-- SOURCE DATA follows --

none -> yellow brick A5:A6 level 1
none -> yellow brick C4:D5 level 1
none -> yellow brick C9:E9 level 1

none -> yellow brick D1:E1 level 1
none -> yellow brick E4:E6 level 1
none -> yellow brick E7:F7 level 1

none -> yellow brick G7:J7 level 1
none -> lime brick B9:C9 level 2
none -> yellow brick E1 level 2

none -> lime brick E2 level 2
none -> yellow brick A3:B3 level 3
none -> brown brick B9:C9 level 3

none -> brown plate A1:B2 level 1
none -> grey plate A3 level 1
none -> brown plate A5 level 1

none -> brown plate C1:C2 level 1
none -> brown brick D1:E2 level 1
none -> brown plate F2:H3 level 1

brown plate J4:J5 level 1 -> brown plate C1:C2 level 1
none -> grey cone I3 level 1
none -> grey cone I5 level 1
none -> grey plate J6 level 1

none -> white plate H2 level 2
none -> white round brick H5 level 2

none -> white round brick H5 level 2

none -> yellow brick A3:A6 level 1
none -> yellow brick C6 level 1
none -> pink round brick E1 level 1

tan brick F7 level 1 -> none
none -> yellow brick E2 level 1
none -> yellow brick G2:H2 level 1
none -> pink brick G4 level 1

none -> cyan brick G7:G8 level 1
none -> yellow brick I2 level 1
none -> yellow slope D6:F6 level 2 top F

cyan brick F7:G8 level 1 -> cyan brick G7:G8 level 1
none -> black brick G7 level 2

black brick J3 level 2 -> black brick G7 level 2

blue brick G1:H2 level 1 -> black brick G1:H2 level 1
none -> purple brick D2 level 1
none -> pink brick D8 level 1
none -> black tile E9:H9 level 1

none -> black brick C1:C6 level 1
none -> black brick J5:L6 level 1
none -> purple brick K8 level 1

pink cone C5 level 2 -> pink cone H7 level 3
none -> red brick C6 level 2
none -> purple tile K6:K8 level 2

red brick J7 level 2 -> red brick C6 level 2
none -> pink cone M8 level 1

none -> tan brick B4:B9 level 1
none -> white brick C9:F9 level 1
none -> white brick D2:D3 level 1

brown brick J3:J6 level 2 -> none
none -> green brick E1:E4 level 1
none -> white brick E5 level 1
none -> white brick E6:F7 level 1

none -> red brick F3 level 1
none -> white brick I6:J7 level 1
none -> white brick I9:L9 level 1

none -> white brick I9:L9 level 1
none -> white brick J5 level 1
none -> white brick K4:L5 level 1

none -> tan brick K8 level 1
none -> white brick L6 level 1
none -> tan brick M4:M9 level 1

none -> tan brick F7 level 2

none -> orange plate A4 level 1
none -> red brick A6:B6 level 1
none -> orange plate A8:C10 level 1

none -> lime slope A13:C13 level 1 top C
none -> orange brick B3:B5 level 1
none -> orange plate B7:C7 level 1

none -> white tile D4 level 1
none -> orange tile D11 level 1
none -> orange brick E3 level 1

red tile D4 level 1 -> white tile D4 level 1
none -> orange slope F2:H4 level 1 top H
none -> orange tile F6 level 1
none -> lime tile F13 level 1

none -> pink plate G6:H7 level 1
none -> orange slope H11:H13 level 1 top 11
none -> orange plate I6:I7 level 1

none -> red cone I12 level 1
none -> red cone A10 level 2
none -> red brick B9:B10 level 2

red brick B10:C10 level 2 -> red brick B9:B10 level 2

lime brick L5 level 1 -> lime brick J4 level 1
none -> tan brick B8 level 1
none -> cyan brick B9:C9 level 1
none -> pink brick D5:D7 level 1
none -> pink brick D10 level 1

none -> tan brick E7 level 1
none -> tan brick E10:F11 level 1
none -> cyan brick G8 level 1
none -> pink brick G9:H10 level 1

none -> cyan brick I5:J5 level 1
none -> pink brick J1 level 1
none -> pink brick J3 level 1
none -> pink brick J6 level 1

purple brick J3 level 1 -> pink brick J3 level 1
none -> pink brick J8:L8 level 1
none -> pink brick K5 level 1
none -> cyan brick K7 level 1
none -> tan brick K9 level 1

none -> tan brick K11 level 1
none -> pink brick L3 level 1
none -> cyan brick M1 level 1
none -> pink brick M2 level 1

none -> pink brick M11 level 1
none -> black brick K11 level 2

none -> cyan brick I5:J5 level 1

-- SOURCE DATA concluded --

From the material above, set down exactly the lines starting at the one with "none -> yellow brick C6 level 1" and ending at the one with "none -> yellow brick I2 level 1", end lines included.

none -> yellow brick C6 level 1
none -> pink round brick E1 level 1

tan brick F7 level 1 -> none
none -> yellow brick E2 level 1
none -> yellow brick G2:H2 level 1
none -> pink brick G4 level 1

none -> cyan brick G7:G8 level 1
none -> yellow brick I2 level 1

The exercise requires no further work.